===== Extracted data =====

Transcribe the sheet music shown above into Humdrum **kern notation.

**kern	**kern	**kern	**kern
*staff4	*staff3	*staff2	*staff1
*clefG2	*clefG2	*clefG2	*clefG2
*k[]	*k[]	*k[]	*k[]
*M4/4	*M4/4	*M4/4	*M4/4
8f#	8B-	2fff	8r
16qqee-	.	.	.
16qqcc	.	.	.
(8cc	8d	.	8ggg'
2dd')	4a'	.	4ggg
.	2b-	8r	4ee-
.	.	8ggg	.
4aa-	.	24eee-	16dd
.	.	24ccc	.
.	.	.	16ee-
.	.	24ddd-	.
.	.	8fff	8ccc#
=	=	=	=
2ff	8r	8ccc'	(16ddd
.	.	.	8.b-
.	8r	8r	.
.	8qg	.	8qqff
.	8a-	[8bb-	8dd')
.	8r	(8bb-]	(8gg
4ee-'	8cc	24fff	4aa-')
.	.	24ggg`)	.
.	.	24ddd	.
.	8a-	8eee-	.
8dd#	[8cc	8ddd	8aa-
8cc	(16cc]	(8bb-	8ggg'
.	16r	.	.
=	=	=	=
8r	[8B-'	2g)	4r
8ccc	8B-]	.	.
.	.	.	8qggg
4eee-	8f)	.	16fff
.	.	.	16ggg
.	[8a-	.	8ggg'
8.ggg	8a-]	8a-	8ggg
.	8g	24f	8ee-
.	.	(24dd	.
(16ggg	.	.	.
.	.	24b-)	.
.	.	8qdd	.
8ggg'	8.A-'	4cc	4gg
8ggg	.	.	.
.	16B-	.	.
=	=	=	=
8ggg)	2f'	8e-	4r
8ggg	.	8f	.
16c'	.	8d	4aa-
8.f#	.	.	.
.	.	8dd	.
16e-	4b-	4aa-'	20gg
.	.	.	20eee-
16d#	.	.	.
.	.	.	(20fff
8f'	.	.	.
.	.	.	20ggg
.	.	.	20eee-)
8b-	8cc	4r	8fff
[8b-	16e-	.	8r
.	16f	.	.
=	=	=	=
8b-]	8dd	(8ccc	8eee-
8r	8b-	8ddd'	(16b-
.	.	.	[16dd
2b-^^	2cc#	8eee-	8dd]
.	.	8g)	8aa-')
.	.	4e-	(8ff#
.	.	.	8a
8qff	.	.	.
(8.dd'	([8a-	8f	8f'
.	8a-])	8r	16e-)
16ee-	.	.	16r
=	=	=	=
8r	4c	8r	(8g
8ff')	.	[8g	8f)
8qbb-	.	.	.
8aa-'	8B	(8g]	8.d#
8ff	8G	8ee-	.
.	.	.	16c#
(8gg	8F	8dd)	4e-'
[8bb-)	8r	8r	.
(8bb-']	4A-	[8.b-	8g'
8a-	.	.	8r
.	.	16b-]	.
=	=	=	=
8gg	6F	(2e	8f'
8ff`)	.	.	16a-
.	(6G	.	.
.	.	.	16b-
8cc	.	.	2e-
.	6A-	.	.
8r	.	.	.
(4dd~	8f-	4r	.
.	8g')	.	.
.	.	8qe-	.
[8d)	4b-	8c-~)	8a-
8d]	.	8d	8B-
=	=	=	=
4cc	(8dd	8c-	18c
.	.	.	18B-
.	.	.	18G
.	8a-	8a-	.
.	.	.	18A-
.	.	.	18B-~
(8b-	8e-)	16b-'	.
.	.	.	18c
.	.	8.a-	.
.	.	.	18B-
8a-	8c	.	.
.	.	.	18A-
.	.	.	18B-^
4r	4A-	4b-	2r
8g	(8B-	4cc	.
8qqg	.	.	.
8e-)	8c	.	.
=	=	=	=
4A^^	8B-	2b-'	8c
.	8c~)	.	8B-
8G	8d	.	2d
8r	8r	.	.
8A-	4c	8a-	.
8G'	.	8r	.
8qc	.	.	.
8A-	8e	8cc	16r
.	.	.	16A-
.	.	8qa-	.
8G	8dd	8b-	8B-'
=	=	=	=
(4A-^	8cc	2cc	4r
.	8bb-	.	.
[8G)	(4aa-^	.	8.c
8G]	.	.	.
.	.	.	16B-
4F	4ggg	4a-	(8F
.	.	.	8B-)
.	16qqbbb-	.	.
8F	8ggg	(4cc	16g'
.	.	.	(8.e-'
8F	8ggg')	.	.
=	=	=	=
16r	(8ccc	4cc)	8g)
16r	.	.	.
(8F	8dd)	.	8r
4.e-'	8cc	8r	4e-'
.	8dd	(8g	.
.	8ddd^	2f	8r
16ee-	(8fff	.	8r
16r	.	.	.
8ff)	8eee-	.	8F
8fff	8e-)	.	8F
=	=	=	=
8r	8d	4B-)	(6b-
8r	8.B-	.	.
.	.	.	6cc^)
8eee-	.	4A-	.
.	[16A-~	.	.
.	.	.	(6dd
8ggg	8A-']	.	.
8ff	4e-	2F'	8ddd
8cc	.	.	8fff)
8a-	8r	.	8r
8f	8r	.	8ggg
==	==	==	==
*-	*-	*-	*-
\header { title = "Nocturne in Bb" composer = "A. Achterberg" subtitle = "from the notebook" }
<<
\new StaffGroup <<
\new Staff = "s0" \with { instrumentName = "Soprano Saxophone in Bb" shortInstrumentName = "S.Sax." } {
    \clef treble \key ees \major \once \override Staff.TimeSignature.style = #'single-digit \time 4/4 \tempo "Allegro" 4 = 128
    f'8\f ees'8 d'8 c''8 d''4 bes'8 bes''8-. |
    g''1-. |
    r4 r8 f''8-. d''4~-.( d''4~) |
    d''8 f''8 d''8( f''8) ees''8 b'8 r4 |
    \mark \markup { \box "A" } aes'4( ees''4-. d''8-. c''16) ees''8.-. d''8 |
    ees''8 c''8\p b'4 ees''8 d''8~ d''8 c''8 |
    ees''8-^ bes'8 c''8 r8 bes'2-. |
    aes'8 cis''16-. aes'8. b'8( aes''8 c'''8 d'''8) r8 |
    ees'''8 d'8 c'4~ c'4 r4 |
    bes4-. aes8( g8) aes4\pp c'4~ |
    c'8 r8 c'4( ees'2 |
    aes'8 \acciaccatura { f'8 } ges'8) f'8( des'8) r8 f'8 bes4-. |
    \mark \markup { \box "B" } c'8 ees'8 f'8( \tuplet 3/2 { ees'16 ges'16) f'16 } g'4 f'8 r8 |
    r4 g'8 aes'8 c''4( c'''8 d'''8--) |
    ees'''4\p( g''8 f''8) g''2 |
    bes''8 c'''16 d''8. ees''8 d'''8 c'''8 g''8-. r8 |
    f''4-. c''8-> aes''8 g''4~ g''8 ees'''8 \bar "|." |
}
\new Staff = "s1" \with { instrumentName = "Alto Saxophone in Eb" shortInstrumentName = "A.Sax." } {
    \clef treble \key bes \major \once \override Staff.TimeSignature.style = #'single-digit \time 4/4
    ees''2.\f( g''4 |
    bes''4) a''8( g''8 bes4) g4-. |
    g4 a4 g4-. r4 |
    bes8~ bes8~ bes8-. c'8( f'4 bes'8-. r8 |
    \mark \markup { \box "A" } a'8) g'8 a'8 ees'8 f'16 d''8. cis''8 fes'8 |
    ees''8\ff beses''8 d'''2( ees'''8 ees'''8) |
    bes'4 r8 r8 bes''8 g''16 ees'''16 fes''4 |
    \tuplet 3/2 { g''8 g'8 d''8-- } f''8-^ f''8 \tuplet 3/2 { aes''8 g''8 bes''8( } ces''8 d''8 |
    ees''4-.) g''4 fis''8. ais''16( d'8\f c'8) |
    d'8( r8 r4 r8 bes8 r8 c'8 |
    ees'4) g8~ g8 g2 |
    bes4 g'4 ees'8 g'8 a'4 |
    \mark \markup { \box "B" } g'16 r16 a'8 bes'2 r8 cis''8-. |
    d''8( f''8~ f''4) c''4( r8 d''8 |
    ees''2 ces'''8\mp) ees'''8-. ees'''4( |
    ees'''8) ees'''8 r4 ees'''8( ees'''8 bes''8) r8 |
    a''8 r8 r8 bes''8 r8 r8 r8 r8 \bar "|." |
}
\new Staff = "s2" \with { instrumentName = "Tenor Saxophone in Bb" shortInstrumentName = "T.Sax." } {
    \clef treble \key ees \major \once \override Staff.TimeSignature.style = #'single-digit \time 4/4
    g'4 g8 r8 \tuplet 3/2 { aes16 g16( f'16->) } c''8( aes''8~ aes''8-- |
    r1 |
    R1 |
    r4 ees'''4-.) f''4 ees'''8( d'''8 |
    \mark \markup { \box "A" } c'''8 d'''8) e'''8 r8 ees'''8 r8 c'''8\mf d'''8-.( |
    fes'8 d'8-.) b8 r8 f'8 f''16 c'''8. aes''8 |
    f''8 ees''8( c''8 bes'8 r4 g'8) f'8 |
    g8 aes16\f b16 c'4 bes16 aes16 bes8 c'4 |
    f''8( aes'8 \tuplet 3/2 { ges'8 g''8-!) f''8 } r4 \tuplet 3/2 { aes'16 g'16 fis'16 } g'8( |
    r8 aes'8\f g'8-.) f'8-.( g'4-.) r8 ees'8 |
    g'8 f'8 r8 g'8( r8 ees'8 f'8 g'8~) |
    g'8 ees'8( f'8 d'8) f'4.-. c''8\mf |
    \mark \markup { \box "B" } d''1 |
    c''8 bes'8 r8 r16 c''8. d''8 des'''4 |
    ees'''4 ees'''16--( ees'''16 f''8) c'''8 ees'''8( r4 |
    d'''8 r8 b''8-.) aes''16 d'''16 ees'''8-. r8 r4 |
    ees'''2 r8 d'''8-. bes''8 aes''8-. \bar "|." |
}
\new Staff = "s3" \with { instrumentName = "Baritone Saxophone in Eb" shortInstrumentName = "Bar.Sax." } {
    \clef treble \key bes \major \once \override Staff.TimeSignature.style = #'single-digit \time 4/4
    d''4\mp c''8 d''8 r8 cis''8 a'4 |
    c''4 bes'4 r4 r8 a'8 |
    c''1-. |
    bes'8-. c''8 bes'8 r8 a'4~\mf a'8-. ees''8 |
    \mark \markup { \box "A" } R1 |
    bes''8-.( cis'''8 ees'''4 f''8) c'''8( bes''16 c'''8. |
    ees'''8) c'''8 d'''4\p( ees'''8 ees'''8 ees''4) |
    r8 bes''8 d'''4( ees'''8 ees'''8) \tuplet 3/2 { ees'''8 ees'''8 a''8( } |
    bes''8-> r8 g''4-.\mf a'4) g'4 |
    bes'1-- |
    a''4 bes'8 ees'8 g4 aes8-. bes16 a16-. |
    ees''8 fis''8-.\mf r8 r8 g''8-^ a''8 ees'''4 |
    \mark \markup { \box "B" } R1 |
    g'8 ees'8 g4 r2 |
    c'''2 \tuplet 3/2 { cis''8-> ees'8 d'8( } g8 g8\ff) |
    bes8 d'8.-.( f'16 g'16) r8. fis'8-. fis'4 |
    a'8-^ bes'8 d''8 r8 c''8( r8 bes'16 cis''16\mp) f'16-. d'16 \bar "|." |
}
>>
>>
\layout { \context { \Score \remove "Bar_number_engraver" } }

=====

Pick out each line of the records that contains the string "kern", and copy those lines in full. Matches must have the same case.

Transcribe the sheet music shown above into Humdrum **kern notation.
**kern	**kern	**kern	**kern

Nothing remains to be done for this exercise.